● DATA BELOW
= = = =

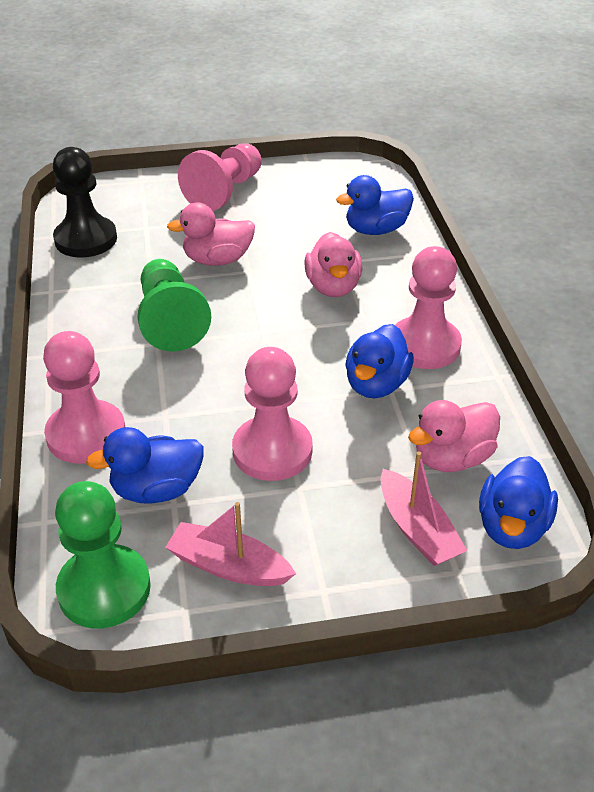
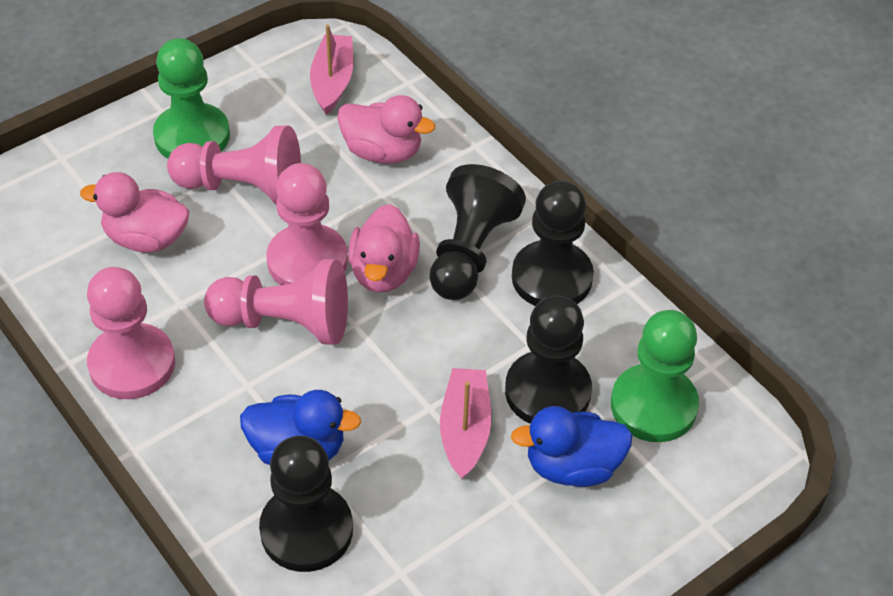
black pawn: 1 -> 4
blue duck: 4 -> 2

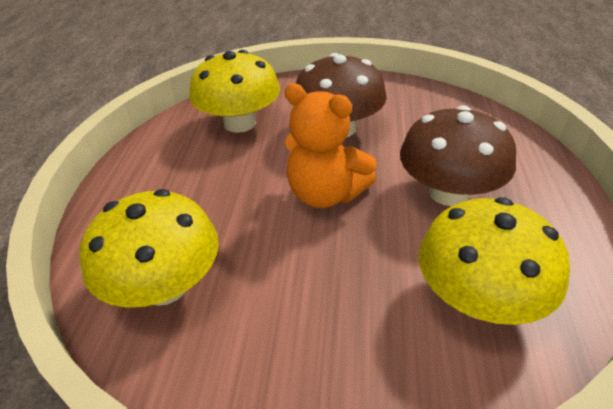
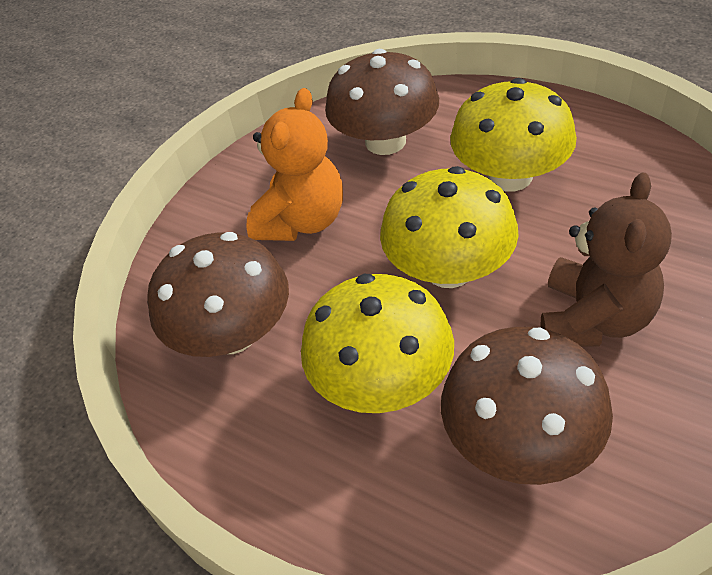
brown mushroom: 2 -> 3
brown teddy bear: 0 -> 1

= = = =

Extract the full listing exactly, with the pictures left out.

● REPLY TO THE TASK
black pawn: 1 -> 4
blue duck: 4 -> 2

brown mushroom: 2 -> 3
brown teddy bear: 0 -> 1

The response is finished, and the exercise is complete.